TASK ITEM - Beginning with the line that holds "white brick E8" in the data below, give again every line through the one that holds "pink brick D3:D5", exactly as written.

+++ DATA SHOWN +++

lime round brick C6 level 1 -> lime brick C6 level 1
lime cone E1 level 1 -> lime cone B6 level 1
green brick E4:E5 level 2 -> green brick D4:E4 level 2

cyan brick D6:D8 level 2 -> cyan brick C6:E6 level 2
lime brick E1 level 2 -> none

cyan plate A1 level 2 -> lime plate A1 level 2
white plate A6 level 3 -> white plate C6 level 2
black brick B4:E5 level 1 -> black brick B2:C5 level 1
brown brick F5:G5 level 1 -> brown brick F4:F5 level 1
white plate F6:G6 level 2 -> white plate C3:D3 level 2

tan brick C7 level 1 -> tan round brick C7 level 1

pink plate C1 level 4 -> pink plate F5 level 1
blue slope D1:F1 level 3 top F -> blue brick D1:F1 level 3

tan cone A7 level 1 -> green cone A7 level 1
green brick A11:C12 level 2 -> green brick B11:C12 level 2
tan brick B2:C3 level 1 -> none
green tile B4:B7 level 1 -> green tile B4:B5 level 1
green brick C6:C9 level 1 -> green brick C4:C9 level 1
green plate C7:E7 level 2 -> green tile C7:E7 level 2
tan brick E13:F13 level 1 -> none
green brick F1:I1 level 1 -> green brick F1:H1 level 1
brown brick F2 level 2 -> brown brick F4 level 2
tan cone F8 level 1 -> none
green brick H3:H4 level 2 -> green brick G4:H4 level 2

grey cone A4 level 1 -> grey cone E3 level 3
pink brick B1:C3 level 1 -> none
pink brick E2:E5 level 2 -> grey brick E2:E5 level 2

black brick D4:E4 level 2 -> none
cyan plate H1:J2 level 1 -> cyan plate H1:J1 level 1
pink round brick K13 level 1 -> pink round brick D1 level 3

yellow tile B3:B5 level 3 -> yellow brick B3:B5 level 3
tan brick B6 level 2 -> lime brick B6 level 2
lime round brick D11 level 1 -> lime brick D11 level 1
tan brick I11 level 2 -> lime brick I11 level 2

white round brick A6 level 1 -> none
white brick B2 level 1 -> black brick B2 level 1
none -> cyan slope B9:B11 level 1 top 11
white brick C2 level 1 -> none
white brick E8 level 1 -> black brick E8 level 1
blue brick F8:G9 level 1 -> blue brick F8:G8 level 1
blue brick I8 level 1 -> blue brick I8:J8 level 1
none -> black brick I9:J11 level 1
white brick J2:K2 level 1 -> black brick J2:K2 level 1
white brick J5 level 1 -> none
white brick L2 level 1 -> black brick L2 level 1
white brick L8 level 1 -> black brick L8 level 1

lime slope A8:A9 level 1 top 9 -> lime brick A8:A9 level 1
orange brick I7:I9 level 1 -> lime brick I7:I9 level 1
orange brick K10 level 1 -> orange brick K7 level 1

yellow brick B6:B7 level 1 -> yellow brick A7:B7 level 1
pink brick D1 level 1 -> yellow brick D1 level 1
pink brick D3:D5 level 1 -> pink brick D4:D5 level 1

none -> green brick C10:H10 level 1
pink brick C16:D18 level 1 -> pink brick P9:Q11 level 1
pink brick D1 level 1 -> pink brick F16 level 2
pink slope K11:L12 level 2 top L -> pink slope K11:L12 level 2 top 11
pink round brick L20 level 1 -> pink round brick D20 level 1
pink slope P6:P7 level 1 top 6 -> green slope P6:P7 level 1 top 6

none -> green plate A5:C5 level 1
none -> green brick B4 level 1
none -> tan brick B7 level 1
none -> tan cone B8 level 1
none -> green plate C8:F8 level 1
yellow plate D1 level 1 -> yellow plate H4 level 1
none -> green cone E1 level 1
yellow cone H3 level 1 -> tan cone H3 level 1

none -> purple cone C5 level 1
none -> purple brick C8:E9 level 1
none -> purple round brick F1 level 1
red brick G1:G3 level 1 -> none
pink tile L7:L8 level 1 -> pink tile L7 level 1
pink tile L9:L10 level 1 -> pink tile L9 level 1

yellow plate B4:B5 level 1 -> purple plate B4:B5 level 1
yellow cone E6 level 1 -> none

+++

OUTPUT OF THE EXERCISE -
white brick E8 level 1 -> black brick E8 level 1
blue brick F8:G9 level 1 -> blue brick F8:G8 level 1
blue brick I8 level 1 -> blue brick I8:J8 level 1
none -> black brick I9:J11 level 1
white brick J2:K2 level 1 -> black brick J2:K2 level 1
white brick J5 level 1 -> none
white brick L2 level 1 -> black brick L2 level 1
white brick L8 level 1 -> black brick L8 level 1

lime slope A8:A9 level 1 top 9 -> lime brick A8:A9 level 1
orange brick I7:I9 level 1 -> lime brick I7:I9 level 1
orange brick K10 level 1 -> orange brick K7 level 1

yellow brick B6:B7 level 1 -> yellow brick A7:B7 level 1
pink brick D1 level 1 -> yellow brick D1 level 1
pink brick D3:D5 level 1 -> pink brick D4:D5 level 1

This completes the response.